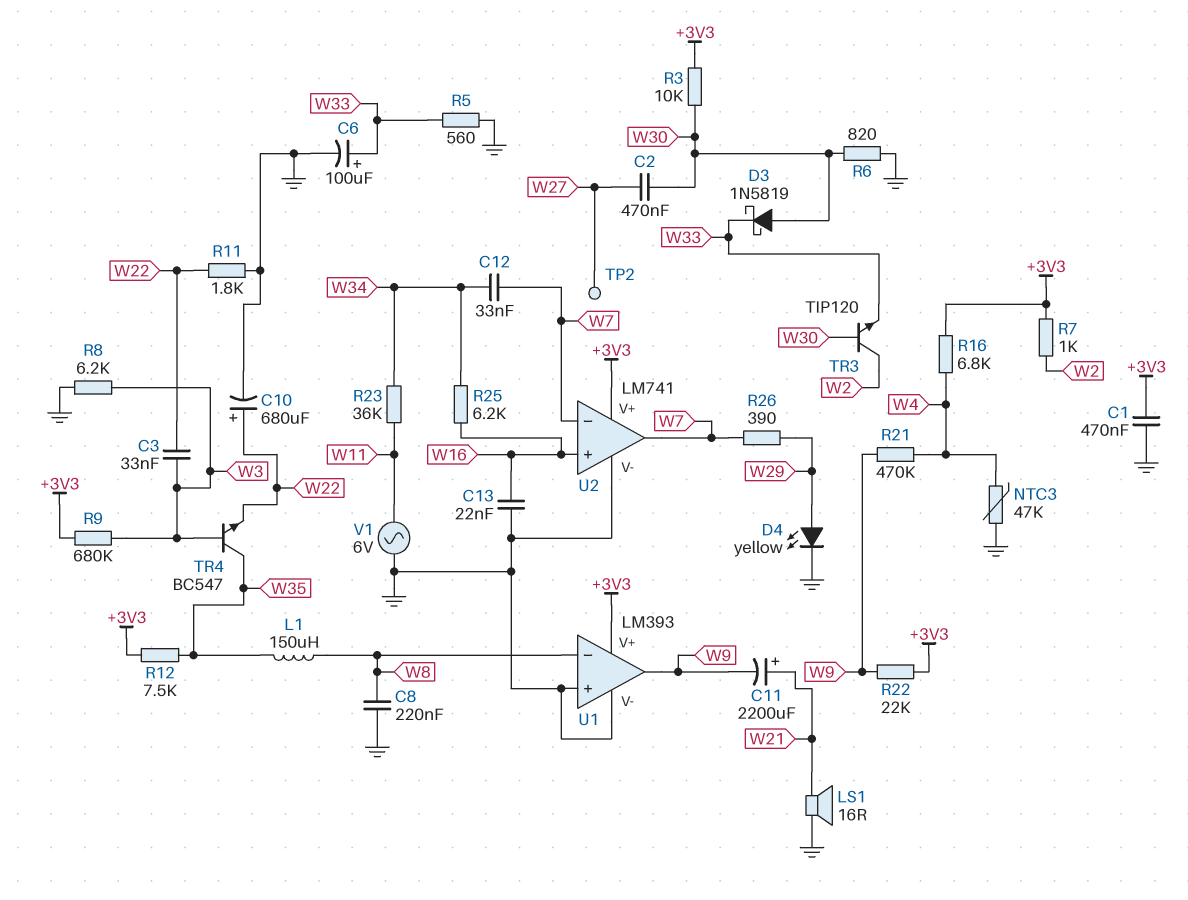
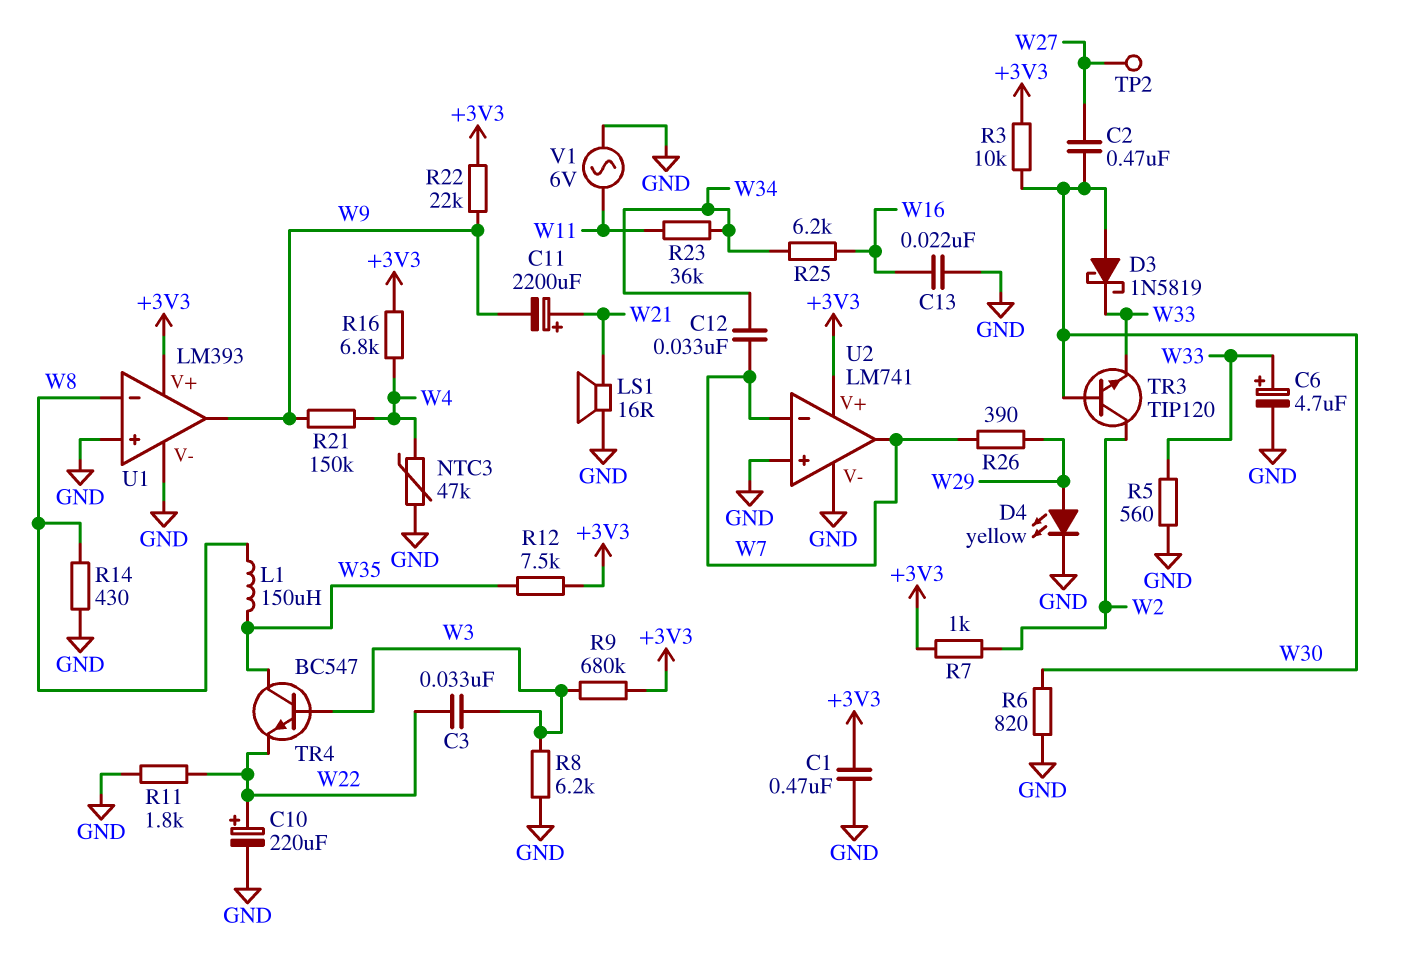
C6: 100uF (plus W33, minus GND) -> 4.7uF (plus W33, minus GND)
C8: 220nF (GND, W8) -> none
C10: 680uF (plus W22, minus GND) -> 220uF (plus W22, minus GND)
R14: none -> 430 (GND, W8)
R21: 470k (W4, W9) -> 150k (W4, W9)
U2 pin in+: W16 -> GND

Directions:
Except for the pictures, copy every line of the records above exactly.

Your solution:
C6: 100uF (plus W33, minus GND) -> 4.7uF (plus W33, minus GND)
C8: 220nF (GND, W8) -> none
C10: 680uF (plus W22, minus GND) -> 220uF (plus W22, minus GND)
R14: none -> 430 (GND, W8)
R21: 470k (W4, W9) -> 150k (W4, W9)
U2 pin in+: W16 -> GND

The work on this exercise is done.